Provided entries ->
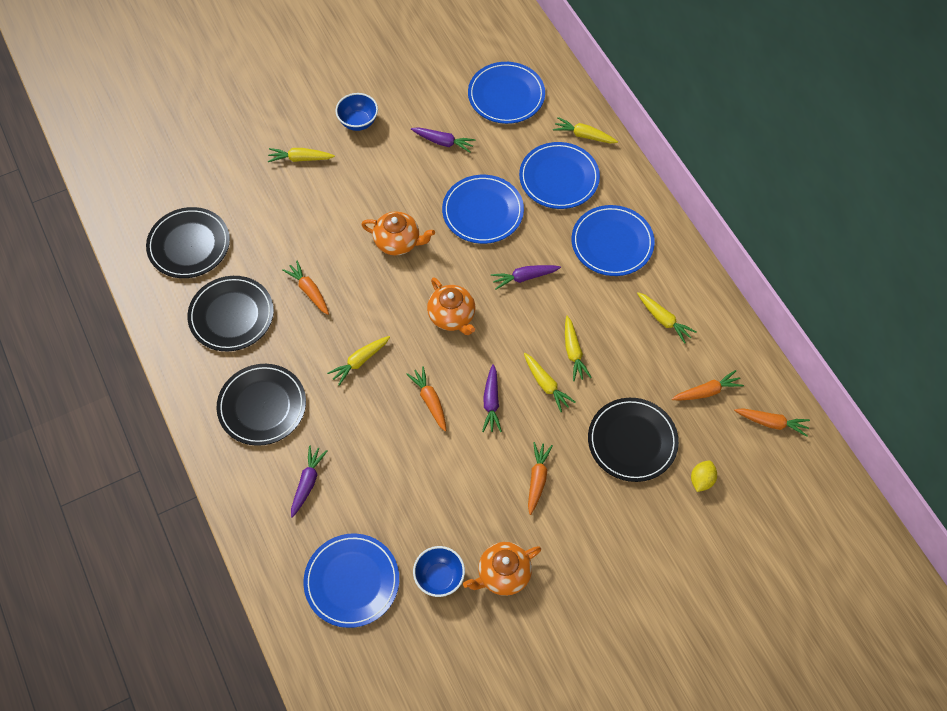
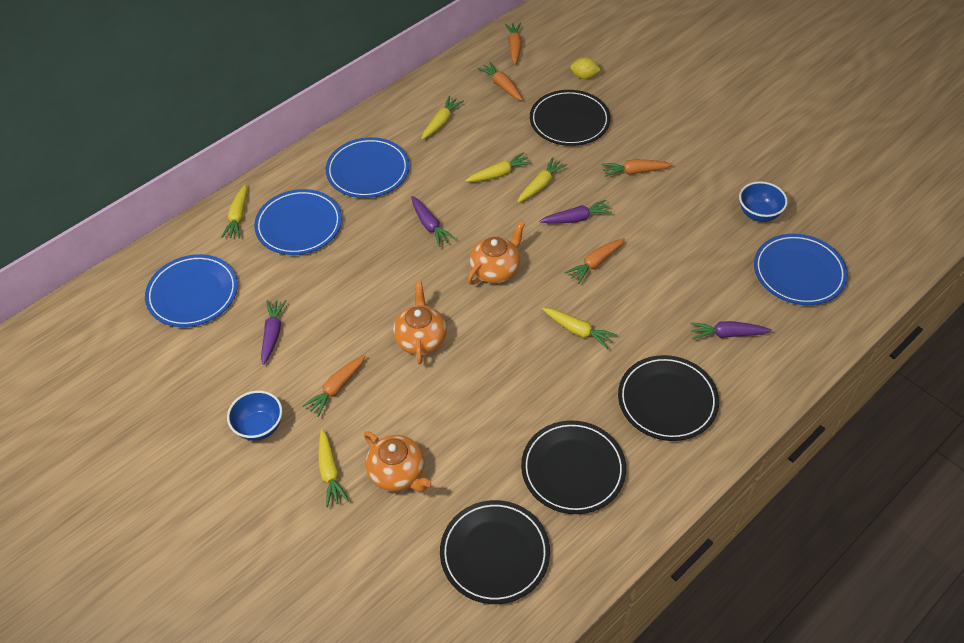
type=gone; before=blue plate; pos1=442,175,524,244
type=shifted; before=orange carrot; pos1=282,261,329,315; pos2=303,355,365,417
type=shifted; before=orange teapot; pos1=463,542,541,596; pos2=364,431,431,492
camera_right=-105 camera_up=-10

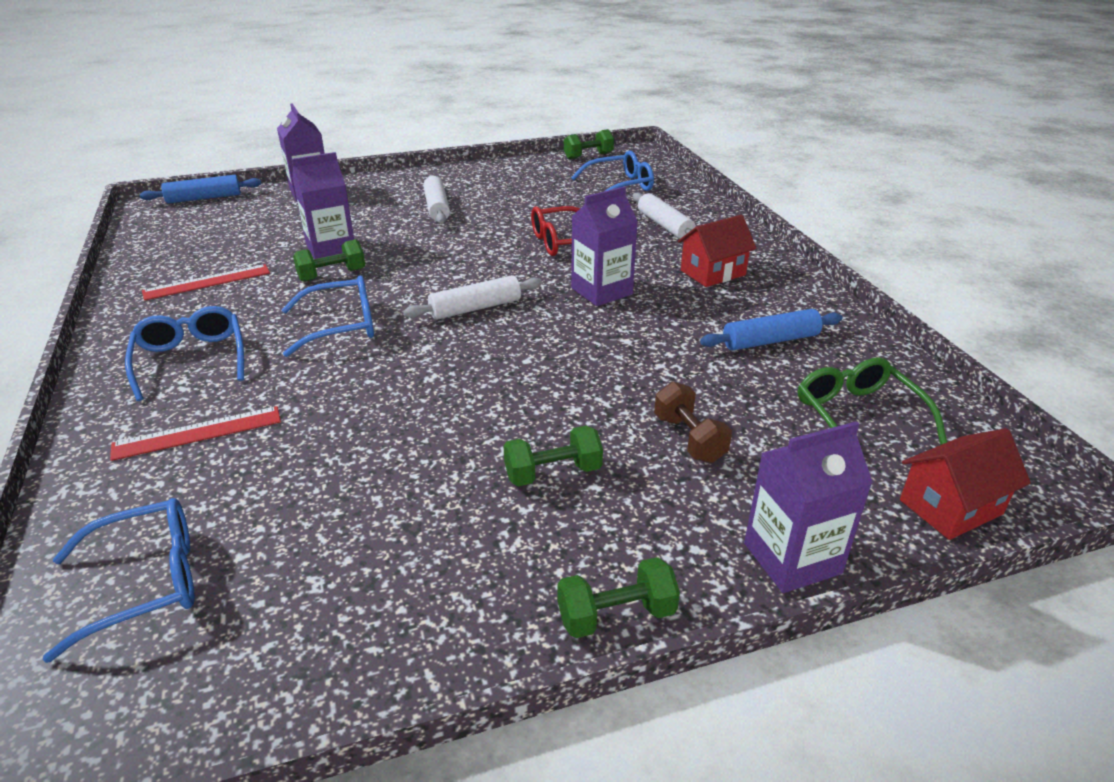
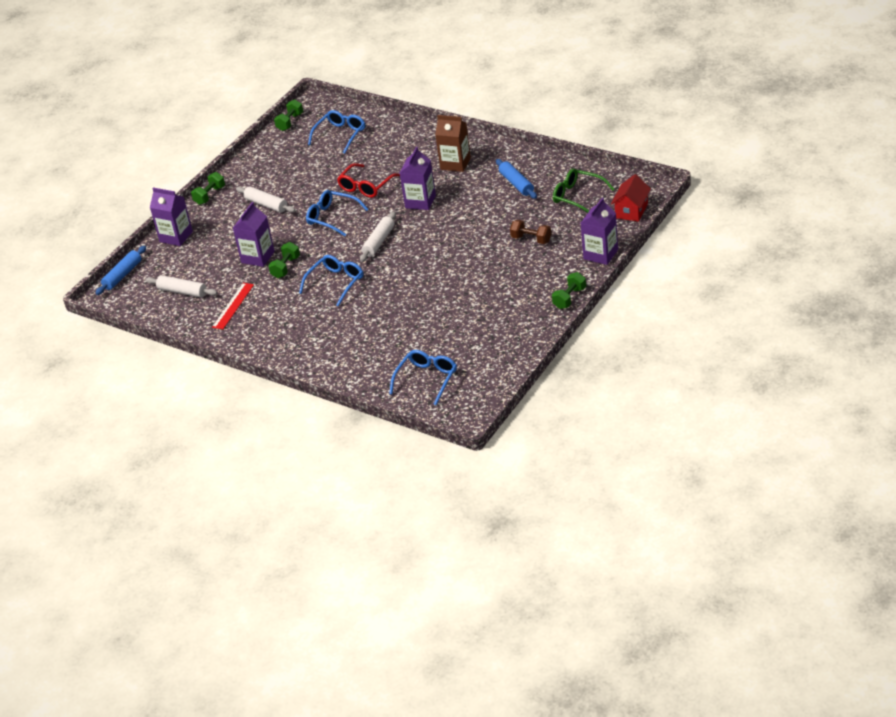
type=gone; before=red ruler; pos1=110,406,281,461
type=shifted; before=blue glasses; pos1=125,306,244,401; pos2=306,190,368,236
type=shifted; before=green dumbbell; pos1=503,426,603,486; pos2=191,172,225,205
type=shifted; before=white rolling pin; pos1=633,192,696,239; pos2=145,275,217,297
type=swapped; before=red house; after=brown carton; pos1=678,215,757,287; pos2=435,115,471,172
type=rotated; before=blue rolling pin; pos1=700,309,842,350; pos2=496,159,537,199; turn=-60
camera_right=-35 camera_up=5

Your objective -> Report the number of lines in the entries above that include the string "orange". Give nothing but the number.

Your solution -> 2